> [Brief]: Return, from the data that follows, each line that holds the word "test".

> [Revision tracking records]:
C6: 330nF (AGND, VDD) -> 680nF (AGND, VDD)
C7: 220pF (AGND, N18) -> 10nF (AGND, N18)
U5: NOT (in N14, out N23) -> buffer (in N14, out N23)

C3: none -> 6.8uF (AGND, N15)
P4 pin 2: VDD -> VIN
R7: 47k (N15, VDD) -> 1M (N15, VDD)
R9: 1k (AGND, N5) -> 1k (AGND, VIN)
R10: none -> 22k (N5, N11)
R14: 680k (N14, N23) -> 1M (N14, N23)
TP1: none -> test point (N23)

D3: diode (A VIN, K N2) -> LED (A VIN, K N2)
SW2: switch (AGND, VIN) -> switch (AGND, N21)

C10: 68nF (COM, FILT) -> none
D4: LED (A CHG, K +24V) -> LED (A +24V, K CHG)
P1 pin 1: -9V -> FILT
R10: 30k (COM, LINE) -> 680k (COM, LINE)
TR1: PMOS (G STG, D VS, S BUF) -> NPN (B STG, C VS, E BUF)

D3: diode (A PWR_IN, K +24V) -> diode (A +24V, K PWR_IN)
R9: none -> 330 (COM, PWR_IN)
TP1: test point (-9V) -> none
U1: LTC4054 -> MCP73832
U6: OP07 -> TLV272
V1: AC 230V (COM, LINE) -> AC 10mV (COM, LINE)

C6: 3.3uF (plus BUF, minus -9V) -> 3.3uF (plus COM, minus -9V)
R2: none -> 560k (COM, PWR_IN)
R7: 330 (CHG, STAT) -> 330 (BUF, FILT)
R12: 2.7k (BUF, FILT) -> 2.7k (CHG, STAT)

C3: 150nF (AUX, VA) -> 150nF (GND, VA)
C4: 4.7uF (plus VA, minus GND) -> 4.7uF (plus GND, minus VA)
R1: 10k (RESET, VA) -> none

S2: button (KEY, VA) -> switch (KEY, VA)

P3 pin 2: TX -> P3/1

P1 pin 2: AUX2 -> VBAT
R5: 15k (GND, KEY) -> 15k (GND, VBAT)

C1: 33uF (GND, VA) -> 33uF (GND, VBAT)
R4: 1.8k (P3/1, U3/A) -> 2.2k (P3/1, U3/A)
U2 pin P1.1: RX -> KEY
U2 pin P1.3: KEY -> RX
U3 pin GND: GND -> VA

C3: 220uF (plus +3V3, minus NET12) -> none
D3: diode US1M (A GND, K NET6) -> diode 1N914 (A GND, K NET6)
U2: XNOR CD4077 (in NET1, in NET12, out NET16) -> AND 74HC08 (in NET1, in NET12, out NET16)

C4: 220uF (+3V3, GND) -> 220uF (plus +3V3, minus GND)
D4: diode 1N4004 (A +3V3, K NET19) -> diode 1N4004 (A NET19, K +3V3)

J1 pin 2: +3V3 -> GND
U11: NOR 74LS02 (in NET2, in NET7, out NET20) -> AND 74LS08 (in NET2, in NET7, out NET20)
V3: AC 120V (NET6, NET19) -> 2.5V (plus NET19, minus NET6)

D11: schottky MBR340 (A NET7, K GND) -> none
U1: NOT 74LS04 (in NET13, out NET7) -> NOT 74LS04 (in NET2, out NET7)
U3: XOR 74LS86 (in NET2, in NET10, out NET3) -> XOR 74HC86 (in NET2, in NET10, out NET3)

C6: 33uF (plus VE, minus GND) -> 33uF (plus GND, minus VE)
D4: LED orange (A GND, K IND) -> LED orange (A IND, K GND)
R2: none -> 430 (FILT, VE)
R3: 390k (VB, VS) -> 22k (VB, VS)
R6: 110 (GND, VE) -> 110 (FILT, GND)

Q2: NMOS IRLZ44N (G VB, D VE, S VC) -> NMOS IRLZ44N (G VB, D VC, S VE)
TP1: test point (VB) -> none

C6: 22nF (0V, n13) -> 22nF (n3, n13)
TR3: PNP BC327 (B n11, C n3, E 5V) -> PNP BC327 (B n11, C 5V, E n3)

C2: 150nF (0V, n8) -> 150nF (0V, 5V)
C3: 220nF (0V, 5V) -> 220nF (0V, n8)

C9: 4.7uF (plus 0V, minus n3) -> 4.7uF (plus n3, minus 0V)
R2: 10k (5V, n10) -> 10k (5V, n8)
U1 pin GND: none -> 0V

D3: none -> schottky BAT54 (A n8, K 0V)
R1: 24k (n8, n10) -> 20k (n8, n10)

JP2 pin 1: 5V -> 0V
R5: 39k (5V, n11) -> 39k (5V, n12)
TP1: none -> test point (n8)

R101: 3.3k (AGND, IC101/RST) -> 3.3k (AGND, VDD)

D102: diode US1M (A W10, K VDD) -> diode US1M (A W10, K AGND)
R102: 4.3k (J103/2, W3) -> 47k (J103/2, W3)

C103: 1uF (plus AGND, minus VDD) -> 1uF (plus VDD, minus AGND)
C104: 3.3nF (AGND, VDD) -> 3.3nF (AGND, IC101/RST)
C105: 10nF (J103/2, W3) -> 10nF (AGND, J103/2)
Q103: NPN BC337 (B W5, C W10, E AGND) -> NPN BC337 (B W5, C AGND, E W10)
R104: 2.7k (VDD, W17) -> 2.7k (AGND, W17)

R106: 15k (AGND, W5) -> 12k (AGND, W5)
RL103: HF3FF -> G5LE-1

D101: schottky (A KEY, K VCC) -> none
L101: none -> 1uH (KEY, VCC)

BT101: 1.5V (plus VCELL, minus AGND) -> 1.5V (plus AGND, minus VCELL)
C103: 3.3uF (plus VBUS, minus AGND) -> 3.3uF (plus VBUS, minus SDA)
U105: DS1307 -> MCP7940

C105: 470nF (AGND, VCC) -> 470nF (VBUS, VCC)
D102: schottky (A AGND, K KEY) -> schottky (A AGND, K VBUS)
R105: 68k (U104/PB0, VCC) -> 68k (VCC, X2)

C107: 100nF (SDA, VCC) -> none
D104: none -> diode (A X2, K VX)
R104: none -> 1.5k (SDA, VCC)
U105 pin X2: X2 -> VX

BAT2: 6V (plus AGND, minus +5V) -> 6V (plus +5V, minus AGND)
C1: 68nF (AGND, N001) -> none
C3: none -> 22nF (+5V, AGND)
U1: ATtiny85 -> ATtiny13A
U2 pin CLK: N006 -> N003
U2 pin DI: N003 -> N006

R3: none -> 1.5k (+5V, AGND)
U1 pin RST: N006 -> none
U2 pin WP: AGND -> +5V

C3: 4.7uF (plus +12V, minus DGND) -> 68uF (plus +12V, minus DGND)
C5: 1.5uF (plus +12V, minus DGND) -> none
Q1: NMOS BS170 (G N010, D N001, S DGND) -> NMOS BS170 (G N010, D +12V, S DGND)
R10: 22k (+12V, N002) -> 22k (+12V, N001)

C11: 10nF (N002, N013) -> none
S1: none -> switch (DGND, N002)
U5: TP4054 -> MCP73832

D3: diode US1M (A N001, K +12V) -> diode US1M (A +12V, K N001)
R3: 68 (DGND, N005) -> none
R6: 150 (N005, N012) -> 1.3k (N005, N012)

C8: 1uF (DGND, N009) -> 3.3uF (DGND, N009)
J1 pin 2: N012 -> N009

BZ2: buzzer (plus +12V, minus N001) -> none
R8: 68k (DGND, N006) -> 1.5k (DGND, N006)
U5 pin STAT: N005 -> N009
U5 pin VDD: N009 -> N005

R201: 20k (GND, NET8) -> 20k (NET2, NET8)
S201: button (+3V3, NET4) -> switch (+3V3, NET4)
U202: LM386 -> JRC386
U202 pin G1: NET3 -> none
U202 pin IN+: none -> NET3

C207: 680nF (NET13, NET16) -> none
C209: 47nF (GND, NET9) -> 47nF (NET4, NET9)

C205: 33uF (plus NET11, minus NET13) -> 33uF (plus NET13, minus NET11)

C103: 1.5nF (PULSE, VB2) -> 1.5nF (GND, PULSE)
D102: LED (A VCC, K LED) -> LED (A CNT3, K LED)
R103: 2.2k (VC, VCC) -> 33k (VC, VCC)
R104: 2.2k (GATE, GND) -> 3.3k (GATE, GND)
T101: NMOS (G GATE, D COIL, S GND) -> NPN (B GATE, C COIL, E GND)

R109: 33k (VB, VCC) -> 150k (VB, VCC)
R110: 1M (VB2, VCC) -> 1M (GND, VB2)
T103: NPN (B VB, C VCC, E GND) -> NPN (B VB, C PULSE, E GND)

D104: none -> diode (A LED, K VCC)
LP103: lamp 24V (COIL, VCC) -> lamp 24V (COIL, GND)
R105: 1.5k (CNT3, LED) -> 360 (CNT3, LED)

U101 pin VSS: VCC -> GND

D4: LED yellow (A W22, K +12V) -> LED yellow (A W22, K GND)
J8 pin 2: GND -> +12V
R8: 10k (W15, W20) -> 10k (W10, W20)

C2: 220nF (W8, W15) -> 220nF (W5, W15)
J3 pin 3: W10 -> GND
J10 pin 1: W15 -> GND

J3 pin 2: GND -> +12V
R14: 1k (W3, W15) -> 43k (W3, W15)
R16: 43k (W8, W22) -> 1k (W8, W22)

> [Response for this exercise]:
TP1: none -> test point (N23)
TP1: test point (-9V) -> none
TP1: test point (VB) -> none
TP1: none -> test point (n8)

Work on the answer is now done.